### [Task instructions]
Please set down the entries below once more, exactly.

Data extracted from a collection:
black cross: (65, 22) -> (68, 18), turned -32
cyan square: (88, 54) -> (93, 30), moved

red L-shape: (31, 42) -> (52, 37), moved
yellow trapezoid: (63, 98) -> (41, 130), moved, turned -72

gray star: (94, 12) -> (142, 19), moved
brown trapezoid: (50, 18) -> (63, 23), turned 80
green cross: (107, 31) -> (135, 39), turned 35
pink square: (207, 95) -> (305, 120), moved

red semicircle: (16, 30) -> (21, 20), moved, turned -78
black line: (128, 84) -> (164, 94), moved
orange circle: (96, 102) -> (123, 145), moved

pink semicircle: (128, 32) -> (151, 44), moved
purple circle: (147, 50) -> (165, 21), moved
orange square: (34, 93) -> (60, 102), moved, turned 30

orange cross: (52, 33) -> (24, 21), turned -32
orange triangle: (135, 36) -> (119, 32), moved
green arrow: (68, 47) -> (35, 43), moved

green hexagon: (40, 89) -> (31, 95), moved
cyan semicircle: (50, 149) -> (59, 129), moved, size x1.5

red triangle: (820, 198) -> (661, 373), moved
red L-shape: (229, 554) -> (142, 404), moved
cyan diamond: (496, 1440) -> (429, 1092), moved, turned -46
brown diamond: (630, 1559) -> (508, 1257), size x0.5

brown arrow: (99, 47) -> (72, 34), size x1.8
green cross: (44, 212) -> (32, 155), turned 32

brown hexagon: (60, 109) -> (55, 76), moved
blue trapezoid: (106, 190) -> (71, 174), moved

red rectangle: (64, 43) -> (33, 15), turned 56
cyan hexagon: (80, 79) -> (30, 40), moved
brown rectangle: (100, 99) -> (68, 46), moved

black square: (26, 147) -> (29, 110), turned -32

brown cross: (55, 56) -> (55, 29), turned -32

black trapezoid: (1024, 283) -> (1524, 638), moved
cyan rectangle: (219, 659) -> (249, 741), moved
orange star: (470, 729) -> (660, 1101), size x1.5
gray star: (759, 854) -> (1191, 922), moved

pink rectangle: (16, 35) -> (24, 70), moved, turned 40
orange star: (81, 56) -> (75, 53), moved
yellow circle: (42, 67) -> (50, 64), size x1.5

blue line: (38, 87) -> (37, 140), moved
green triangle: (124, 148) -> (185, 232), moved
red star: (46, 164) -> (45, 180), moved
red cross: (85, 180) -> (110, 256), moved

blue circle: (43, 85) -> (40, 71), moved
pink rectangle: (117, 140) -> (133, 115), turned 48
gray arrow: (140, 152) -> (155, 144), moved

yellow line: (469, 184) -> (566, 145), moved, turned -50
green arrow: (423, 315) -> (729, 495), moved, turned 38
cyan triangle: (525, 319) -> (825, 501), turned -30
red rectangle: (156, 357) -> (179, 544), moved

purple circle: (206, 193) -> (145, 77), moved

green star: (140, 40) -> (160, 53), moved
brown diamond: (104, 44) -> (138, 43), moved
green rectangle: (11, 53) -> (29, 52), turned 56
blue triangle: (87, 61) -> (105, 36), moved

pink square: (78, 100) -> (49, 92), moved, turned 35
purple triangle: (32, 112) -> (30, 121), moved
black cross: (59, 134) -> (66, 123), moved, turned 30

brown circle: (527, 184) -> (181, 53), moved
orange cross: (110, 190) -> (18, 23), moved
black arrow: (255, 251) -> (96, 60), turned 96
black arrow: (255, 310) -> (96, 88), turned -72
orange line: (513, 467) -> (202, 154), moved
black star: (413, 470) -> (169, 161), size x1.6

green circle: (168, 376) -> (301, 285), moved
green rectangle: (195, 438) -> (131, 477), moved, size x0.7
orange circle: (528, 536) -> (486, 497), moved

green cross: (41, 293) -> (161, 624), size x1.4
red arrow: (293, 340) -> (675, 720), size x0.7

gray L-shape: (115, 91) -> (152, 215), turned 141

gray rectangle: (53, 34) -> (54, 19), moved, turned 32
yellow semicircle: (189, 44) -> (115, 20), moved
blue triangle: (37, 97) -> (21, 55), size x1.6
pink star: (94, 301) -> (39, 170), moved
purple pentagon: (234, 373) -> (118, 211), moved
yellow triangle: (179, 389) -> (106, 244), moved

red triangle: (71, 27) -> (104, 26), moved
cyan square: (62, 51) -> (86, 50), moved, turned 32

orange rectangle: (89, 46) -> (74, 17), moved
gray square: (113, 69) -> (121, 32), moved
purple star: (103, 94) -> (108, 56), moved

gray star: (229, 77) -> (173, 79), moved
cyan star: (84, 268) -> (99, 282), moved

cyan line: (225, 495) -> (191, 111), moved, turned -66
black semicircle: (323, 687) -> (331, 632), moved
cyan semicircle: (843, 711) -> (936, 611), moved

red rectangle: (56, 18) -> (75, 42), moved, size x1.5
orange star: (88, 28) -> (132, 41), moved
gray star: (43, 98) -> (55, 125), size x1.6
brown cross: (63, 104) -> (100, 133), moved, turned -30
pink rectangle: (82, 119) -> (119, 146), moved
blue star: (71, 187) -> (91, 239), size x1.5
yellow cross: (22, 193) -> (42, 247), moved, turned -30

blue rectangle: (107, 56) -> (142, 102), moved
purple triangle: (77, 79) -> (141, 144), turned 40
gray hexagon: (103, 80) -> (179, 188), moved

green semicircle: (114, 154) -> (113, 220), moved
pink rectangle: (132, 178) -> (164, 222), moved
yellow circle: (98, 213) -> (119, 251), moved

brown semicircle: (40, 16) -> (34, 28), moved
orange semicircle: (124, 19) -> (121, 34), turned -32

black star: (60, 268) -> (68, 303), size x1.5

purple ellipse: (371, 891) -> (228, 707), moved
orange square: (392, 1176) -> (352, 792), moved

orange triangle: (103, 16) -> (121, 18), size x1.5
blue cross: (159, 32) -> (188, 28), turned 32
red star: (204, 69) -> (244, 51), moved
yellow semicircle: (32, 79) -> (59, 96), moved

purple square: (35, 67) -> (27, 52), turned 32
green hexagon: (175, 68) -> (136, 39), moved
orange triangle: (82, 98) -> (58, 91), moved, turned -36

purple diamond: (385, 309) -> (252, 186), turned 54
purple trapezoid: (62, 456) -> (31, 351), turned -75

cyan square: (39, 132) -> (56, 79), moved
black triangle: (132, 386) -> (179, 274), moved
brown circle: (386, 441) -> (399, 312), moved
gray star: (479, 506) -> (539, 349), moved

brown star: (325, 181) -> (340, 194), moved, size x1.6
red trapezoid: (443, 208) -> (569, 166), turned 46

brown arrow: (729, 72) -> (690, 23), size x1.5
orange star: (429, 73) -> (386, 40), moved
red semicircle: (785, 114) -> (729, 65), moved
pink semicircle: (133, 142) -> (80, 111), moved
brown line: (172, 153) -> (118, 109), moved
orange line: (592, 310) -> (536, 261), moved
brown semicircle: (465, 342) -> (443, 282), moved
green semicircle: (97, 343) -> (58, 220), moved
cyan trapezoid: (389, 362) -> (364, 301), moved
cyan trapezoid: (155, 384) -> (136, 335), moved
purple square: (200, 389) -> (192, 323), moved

### [Answer for this exercise]
black cross: (65, 22) -> (68, 18), turned -32
cyan square: (88, 54) -> (93, 30), moved

red L-shape: (31, 42) -> (52, 37), moved
yellow trapezoid: (63, 98) -> (41, 130), moved, turned -72

gray star: (94, 12) -> (142, 19), moved
brown trapezoid: (50, 18) -> (63, 23), turned 80
green cross: (107, 31) -> (135, 39), turned 35
pink square: (207, 95) -> (305, 120), moved

red semicircle: (16, 30) -> (21, 20), moved, turned -78
black line: (128, 84) -> (164, 94), moved
orange circle: (96, 102) -> (123, 145), moved

pink semicircle: (128, 32) -> (151, 44), moved
purple circle: (147, 50) -> (165, 21), moved
orange square: (34, 93) -> (60, 102), moved, turned 30

orange cross: (52, 33) -> (24, 21), turned -32
orange triangle: (135, 36) -> (119, 32), moved
green arrow: (68, 47) -> (35, 43), moved

green hexagon: (40, 89) -> (31, 95), moved
cyan semicircle: (50, 149) -> (59, 129), moved, size x1.5

red triangle: (820, 198) -> (661, 373), moved
red L-shape: (229, 554) -> (142, 404), moved
cyan diamond: (496, 1440) -> (429, 1092), moved, turned -46
brown diamond: (630, 1559) -> (508, 1257), size x0.5

brown arrow: (99, 47) -> (72, 34), size x1.8
green cross: (44, 212) -> (32, 155), turned 32

brown hexagon: (60, 109) -> (55, 76), moved
blue trapezoid: (106, 190) -> (71, 174), moved

red rectangle: (64, 43) -> (33, 15), turned 56
cyan hexagon: (80, 79) -> (30, 40), moved
brown rectangle: (100, 99) -> (68, 46), moved

black square: (26, 147) -> (29, 110), turned -32

brown cross: (55, 56) -> (55, 29), turned -32

black trapezoid: (1024, 283) -> (1524, 638), moved
cyan rectangle: (219, 659) -> (249, 741), moved
orange star: (470, 729) -> (660, 1101), size x1.5
gray star: (759, 854) -> (1191, 922), moved

pink rectangle: (16, 35) -> (24, 70), moved, turned 40
orange star: (81, 56) -> (75, 53), moved
yellow circle: (42, 67) -> (50, 64), size x1.5

blue line: (38, 87) -> (37, 140), moved
green triangle: (124, 148) -> (185, 232), moved
red star: (46, 164) -> (45, 180), moved
red cross: (85, 180) -> (110, 256), moved

blue circle: (43, 85) -> (40, 71), moved
pink rectangle: (117, 140) -> (133, 115), turned 48
gray arrow: (140, 152) -> (155, 144), moved

yellow line: (469, 184) -> (566, 145), moved, turned -50
green arrow: (423, 315) -> (729, 495), moved, turned 38
cyan triangle: (525, 319) -> (825, 501), turned -30
red rectangle: (156, 357) -> (179, 544), moved

purple circle: (206, 193) -> (145, 77), moved

green star: (140, 40) -> (160, 53), moved
brown diamond: (104, 44) -> (138, 43), moved
green rectangle: (11, 53) -> (29, 52), turned 56
blue triangle: (87, 61) -> (105, 36), moved

pink square: (78, 100) -> (49, 92), moved, turned 35
purple triangle: (32, 112) -> (30, 121), moved
black cross: (59, 134) -> (66, 123), moved, turned 30

brown circle: (527, 184) -> (181, 53), moved
orange cross: (110, 190) -> (18, 23), moved
black arrow: (255, 251) -> (96, 60), turned 96
black arrow: (255, 310) -> (96, 88), turned -72
orange line: (513, 467) -> (202, 154), moved
black star: (413, 470) -> (169, 161), size x1.6

green circle: (168, 376) -> (301, 285), moved
green rectangle: (195, 438) -> (131, 477), moved, size x0.7
orange circle: (528, 536) -> (486, 497), moved

green cross: (41, 293) -> (161, 624), size x1.4
red arrow: (293, 340) -> (675, 720), size x0.7

gray L-shape: (115, 91) -> (152, 215), turned 141

gray rectangle: (53, 34) -> (54, 19), moved, turned 32
yellow semicircle: (189, 44) -> (115, 20), moved
blue triangle: (37, 97) -> (21, 55), size x1.6
pink star: (94, 301) -> (39, 170), moved
purple pentagon: (234, 373) -> (118, 211), moved
yellow triangle: (179, 389) -> (106, 244), moved

red triangle: (71, 27) -> (104, 26), moved
cyan square: (62, 51) -> (86, 50), moved, turned 32

orange rectangle: (89, 46) -> (74, 17), moved
gray square: (113, 69) -> (121, 32), moved
purple star: (103, 94) -> (108, 56), moved

gray star: (229, 77) -> (173, 79), moved
cyan star: (84, 268) -> (99, 282), moved

cyan line: (225, 495) -> (191, 111), moved, turned -66
black semicircle: (323, 687) -> (331, 632), moved
cyan semicircle: (843, 711) -> (936, 611), moved

red rectangle: (56, 18) -> (75, 42), moved, size x1.5
orange star: (88, 28) -> (132, 41), moved
gray star: (43, 98) -> (55, 125), size x1.6
brown cross: (63, 104) -> (100, 133), moved, turned -30
pink rectangle: (82, 119) -> (119, 146), moved
blue star: (71, 187) -> (91, 239), size x1.5
yellow cross: (22, 193) -> (42, 247), moved, turned -30

blue rectangle: (107, 56) -> (142, 102), moved
purple triangle: (77, 79) -> (141, 144), turned 40
gray hexagon: (103, 80) -> (179, 188), moved

green semicircle: (114, 154) -> (113, 220), moved
pink rectangle: (132, 178) -> (164, 222), moved
yellow circle: (98, 213) -> (119, 251), moved

brown semicircle: (40, 16) -> (34, 28), moved
orange semicircle: (124, 19) -> (121, 34), turned -32

black star: (60, 268) -> (68, 303), size x1.5

purple ellipse: (371, 891) -> (228, 707), moved
orange square: (392, 1176) -> (352, 792), moved

orange triangle: (103, 16) -> (121, 18), size x1.5
blue cross: (159, 32) -> (188, 28), turned 32
red star: (204, 69) -> (244, 51), moved
yellow semicircle: (32, 79) -> (59, 96), moved

purple square: (35, 67) -> (27, 52), turned 32
green hexagon: (175, 68) -> (136, 39), moved
orange triangle: (82, 98) -> (58, 91), moved, turned -36

purple diamond: (385, 309) -> (252, 186), turned 54
purple trapezoid: (62, 456) -> (31, 351), turned -75

cyan square: (39, 132) -> (56, 79), moved
black triangle: (132, 386) -> (179, 274), moved
brown circle: (386, 441) -> (399, 312), moved
gray star: (479, 506) -> (539, 349), moved

brown star: (325, 181) -> (340, 194), moved, size x1.6
red trapezoid: (443, 208) -> (569, 166), turned 46

brown arrow: (729, 72) -> (690, 23), size x1.5
orange star: (429, 73) -> (386, 40), moved
red semicircle: (785, 114) -> (729, 65), moved
pink semicircle: (133, 142) -> (80, 111), moved
brown line: (172, 153) -> (118, 109), moved
orange line: (592, 310) -> (536, 261), moved
brown semicircle: (465, 342) -> (443, 282), moved
green semicircle: (97, 343) -> (58, 220), moved
cyan trapezoid: (389, 362) -> (364, 301), moved
cyan trapezoid: (155, 384) -> (136, 335), moved
purple square: (200, 389) -> (192, 323), moved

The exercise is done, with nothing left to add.